**Dataset entries**

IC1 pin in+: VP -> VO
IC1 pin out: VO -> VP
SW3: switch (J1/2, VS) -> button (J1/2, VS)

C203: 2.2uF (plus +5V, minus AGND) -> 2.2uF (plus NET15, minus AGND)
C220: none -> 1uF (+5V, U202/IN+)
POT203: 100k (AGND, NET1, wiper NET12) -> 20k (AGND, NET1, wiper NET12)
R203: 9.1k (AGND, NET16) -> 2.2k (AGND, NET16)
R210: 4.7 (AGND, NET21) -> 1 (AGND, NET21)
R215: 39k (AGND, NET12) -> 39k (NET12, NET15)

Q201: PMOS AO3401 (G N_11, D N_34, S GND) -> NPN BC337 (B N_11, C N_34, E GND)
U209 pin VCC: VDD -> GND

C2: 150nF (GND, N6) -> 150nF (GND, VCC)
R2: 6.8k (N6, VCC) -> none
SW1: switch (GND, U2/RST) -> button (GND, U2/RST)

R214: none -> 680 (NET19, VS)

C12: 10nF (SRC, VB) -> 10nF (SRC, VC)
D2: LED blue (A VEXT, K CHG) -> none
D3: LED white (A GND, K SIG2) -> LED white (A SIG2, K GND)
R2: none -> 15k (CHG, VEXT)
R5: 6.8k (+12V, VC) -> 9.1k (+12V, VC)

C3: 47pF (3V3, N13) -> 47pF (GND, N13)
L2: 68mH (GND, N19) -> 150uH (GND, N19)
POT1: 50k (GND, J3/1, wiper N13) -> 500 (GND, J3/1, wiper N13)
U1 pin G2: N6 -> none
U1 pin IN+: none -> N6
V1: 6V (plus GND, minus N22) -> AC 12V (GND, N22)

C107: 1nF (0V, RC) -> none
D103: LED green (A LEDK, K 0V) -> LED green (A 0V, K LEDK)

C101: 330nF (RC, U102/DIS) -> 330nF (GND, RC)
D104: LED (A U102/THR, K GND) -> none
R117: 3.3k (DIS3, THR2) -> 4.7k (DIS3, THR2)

**Task requirements**
Could you repeat exactly the lines above from the line with "R214: none -> 680 (NET19, VS)" up to and including the line with "D103: LED green", and only those?

**Result of this exercise**
R214: none -> 680 (NET19, VS)

C12: 10nF (SRC, VB) -> 10nF (SRC, VC)
D2: LED blue (A VEXT, K CHG) -> none
D3: LED white (A GND, K SIG2) -> LED white (A SIG2, K GND)
R2: none -> 15k (CHG, VEXT)
R5: 6.8k (+12V, VC) -> 9.1k (+12V, VC)

C3: 47pF (3V3, N13) -> 47pF (GND, N13)
L2: 68mH (GND, N19) -> 150uH (GND, N19)
POT1: 50k (GND, J3/1, wiper N13) -> 500 (GND, J3/1, wiper N13)
U1 pin G2: N6 -> none
U1 pin IN+: none -> N6
V1: 6V (plus GND, minus N22) -> AC 12V (GND, N22)

C107: 1nF (0V, RC) -> none
D103: LED green (A LEDK, K 0V) -> LED green (A 0V, K LEDK)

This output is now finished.